The required output is the line containing "(244, 264) = (213, 259): black robot -> none" through the final line of the material below, printed exactly, with no other lines.

> The input
——————————
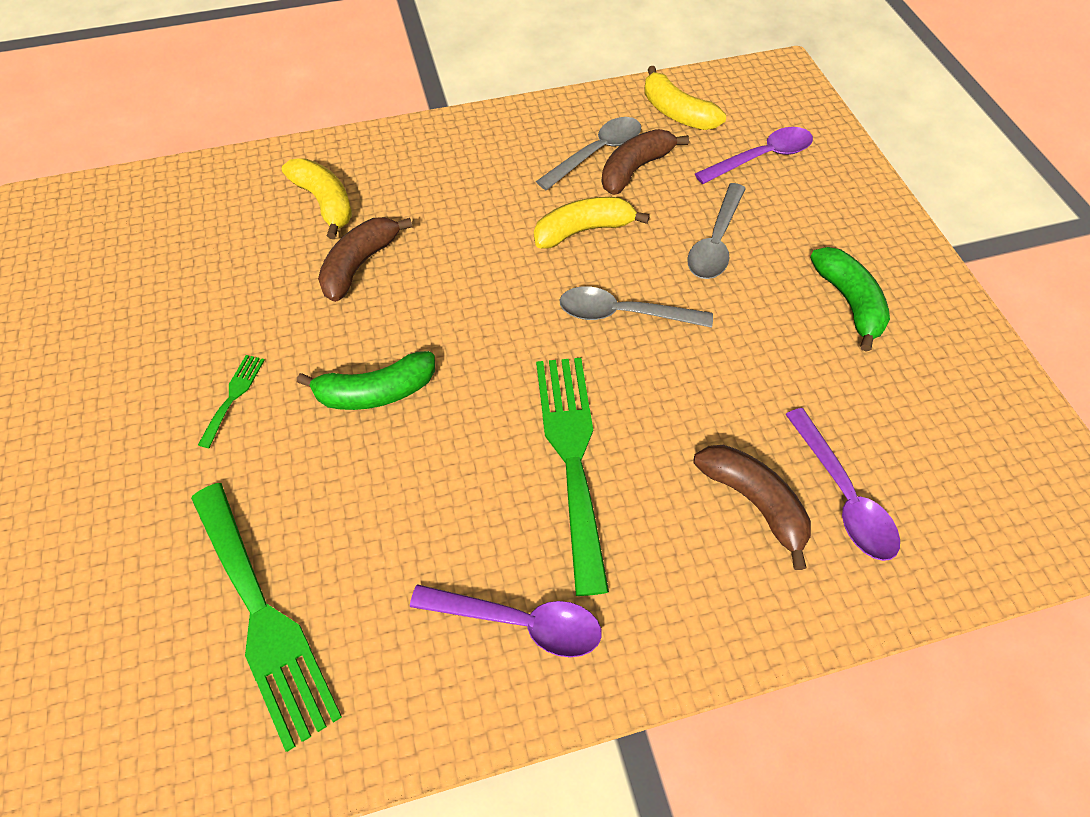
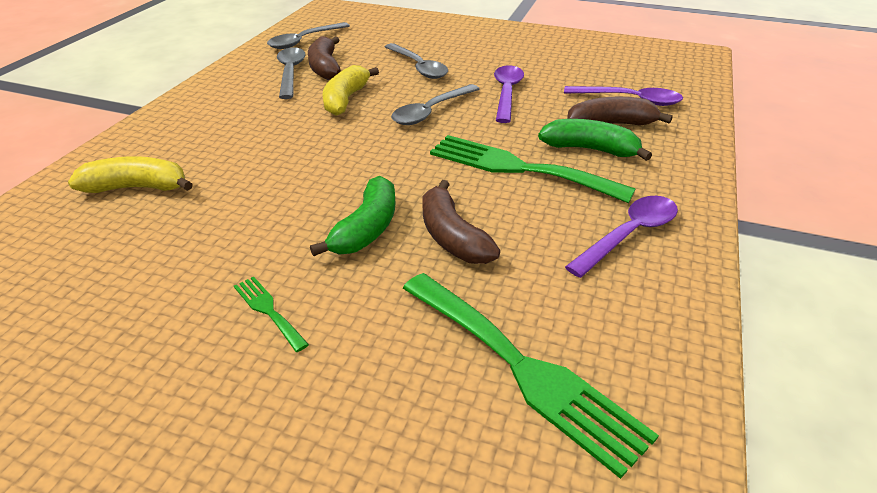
camera: 55 degrees left, 20 degrees down
(263, 616) = (523, 369): green fork -> green fork turned 45 degrees clockwise
(360, 265) = (231, 193): brown banana -> brown banana (452, 237)
(676, 113) = (304, 41): yellow banana -> grey spoon
(761, 157) = (379, 34): purple spoon -> purple spoon (506, 93)
(848, 302) = (509, 52): green banana -> green banana (590, 149)

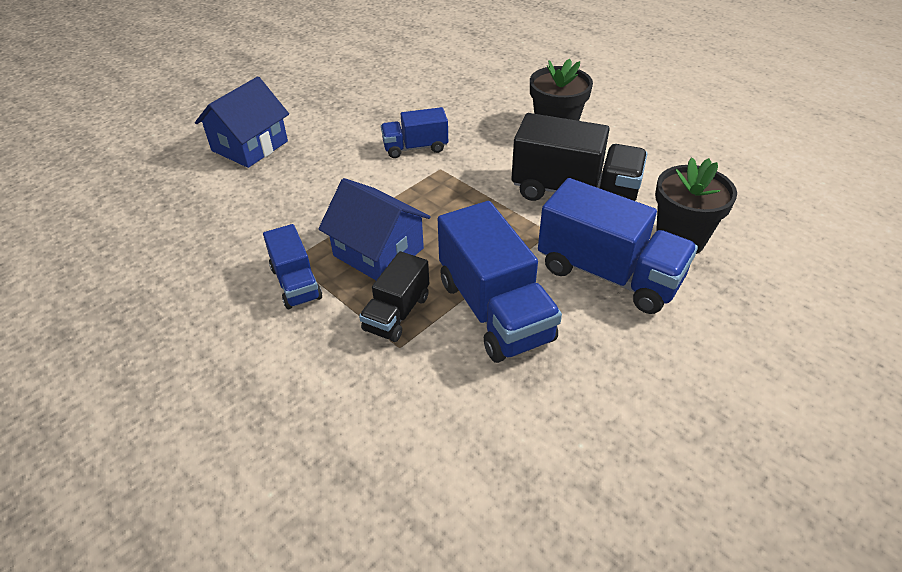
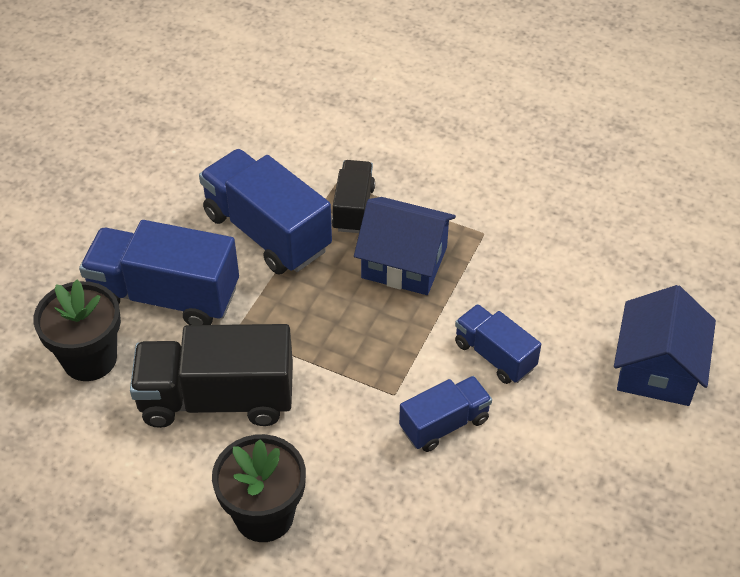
camera: 160 degrees right, 5 degrees up
(296, 283) = (462, 212): blue truck -> blue truck (494, 355)

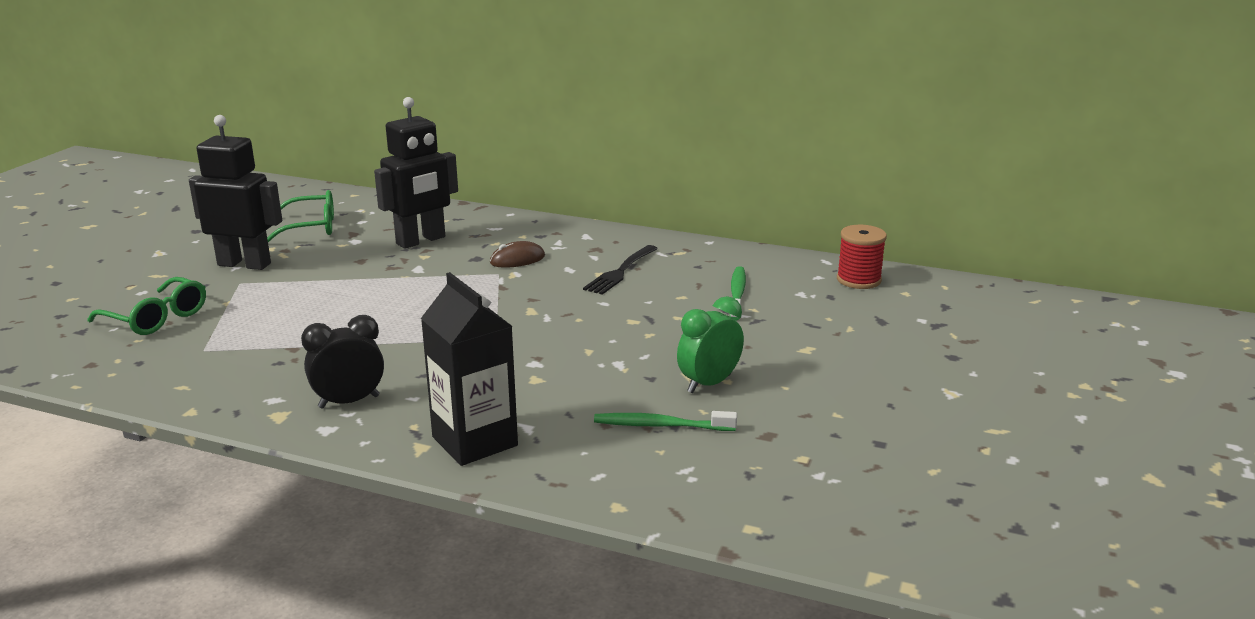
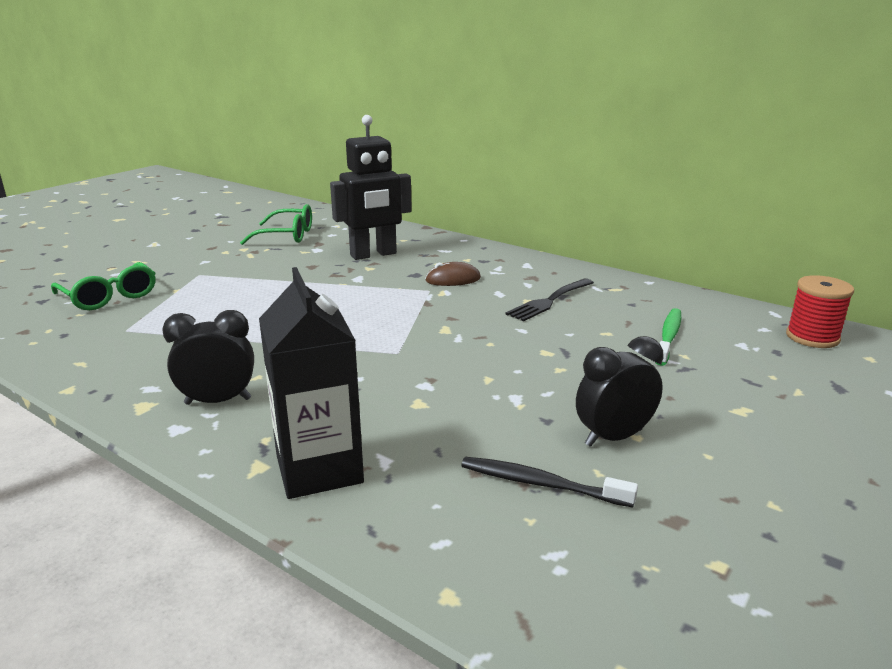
camera: 15 degrees right, 0 degrees up
(244, 264) = (213, 259): black robot -> none
(661, 425) = (541, 484): green toothbrush -> black toothbrush
(709, 384) = (613, 437): green clock -> black clock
——————————
> Answer area
(244, 264) = (213, 259): black robot -> none
(661, 425) = (541, 484): green toothbrush -> black toothbrush
(709, 384) = (613, 437): green clock -> black clock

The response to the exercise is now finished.